### TASK
All of the data, except its images, should be set down exactly as it appears.

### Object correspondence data

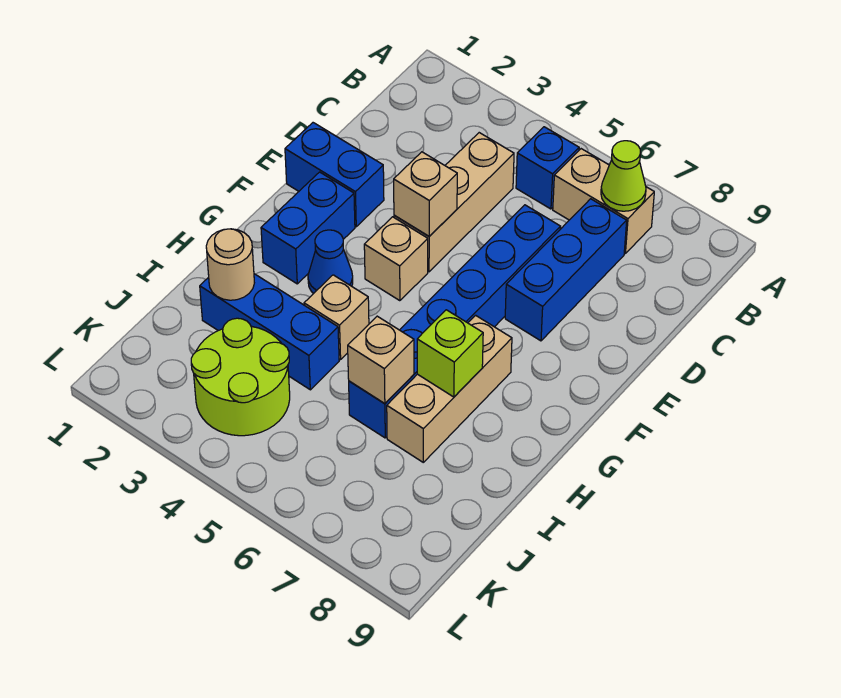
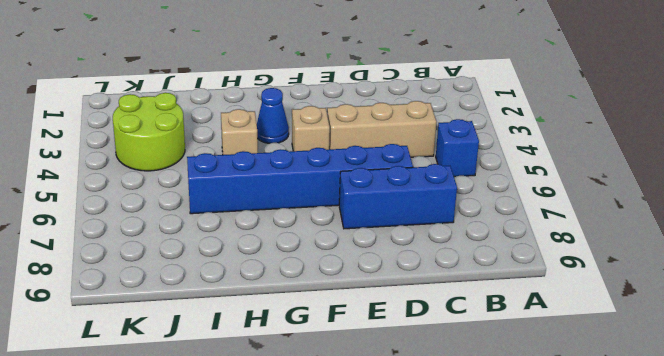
none -> tan brick B6:B7 level 1
none -> blue brick E1:E2 level 1
none -> blue brick F2:G2 level 1

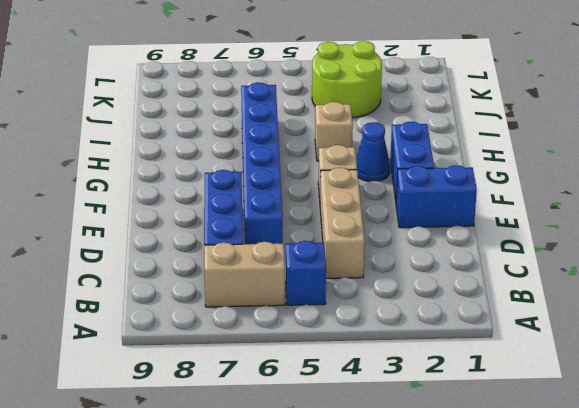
none -> tan brick G7:I7 level 1
none -> blue brick I2:I4 level 1
none -> lime cone B7 level 2

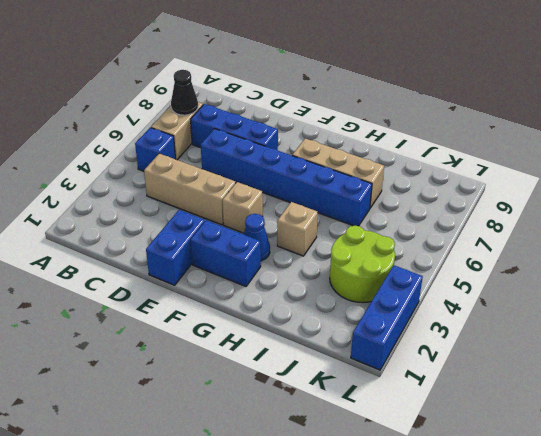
black cone B7 level 2 -> lime cone B7 level 2
blue brick L1:L3 level 1 -> blue brick I2:I4 level 1
none -> tan brick E4 level 2
none -> lime brick H7 level 2
none -> tan round brick I2 level 2

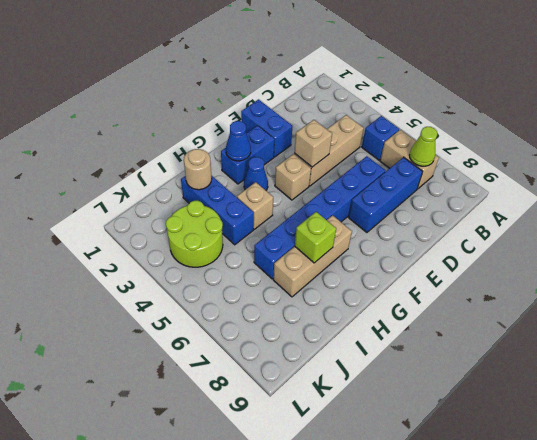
blue cone G2 level 2 -> none
none -> tan brick I6 level 2

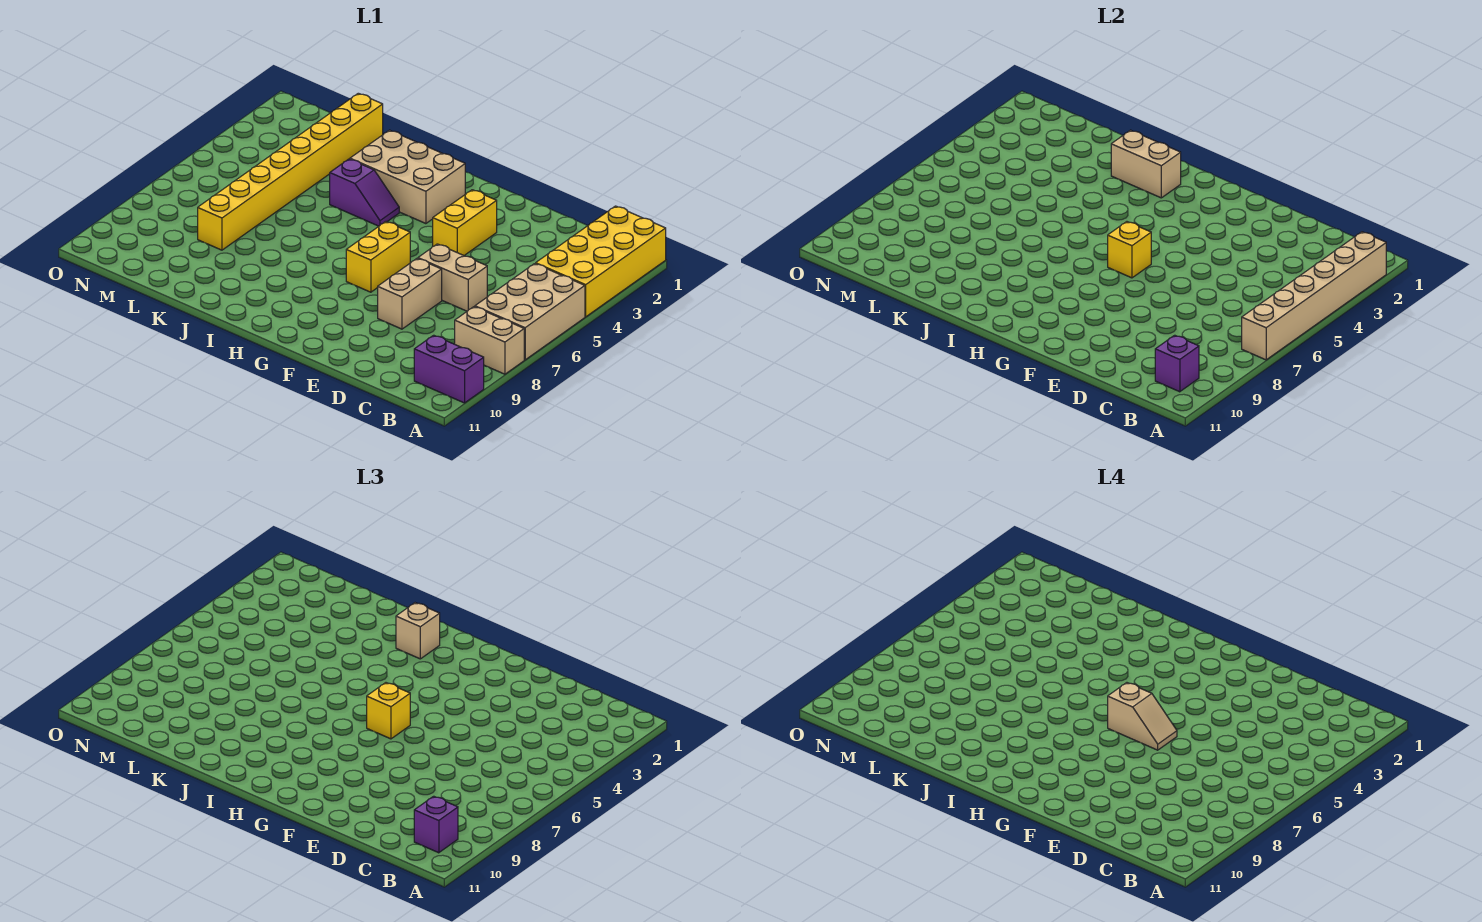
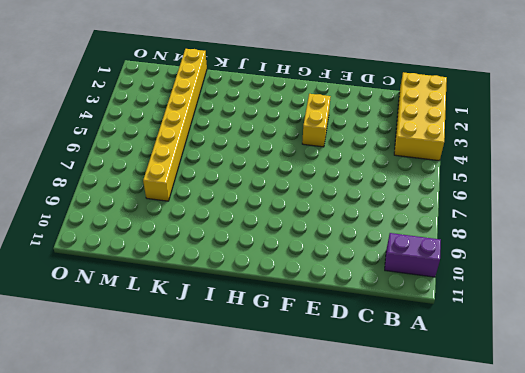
none -> tan brick A5:B7 level 1
none -> tan brick A8:B8 level 1
none -> tan brick D6:E6 level 1

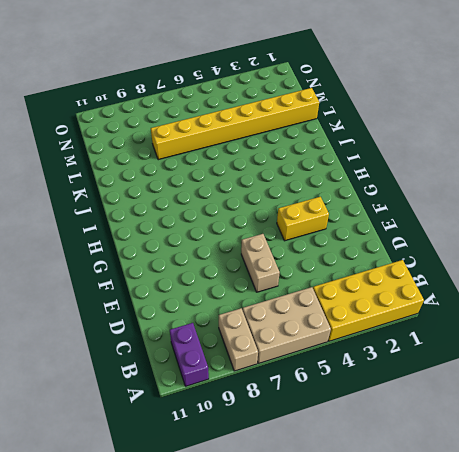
none -> tan brick E7:E8 level 1
none -> yellow brick G6:G7 level 1
none -> tan brick H2:J3 level 1

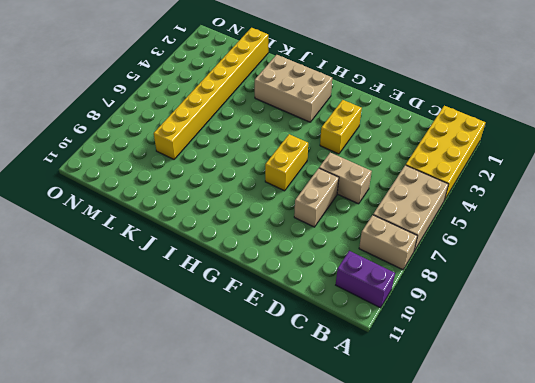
none -> purple slope I4:J4 level 1 top J
none -> tan brick A2:A7 level 2
none -> purple brick B10 level 2

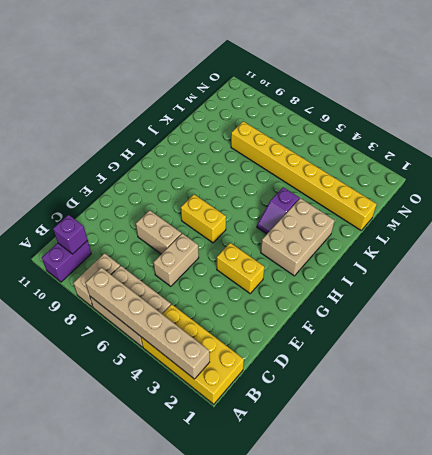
none -> yellow brick G6 level 2
none -> tan brick I2:J2 level 2
none -> purple brick B10 level 3

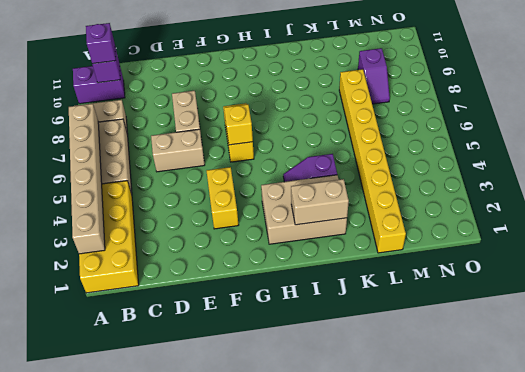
purple slope M8:M9 level 1 top 9 -> none
none -> yellow brick G6 level 3
none -> tan brick I2 level 3
none -> tan slope F6:G6 level 4 top G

### ANSWER TO THIS TASK
none -> tan brick B6:B7 level 1
none -> blue brick E1:E2 level 1
none -> blue brick F2:G2 level 1

none -> tan brick G7:I7 level 1
none -> blue brick I2:I4 level 1
none -> lime cone B7 level 2

black cone B7 level 2 -> lime cone B7 level 2
blue brick L1:L3 level 1 -> blue brick I2:I4 level 1
none -> tan brick E4 level 2
none -> lime brick H7 level 2
none -> tan round brick I2 level 2

blue cone G2 level 2 -> none
none -> tan brick I6 level 2

none -> tan brick A5:B7 level 1
none -> tan brick A8:B8 level 1
none -> tan brick D6:E6 level 1

none -> tan brick E7:E8 level 1
none -> yellow brick G6:G7 level 1
none -> tan brick H2:J3 level 1

none -> purple slope I4:J4 level 1 top J
none -> tan brick A2:A7 level 2
none -> purple brick B10 level 2

none -> yellow brick G6 level 2
none -> tan brick I2:J2 level 2
none -> purple brick B10 level 3

purple slope M8:M9 level 1 top 9 -> none
none -> yellow brick G6 level 3
none -> tan brick I2 level 3
none -> tan slope F6:G6 level 4 top G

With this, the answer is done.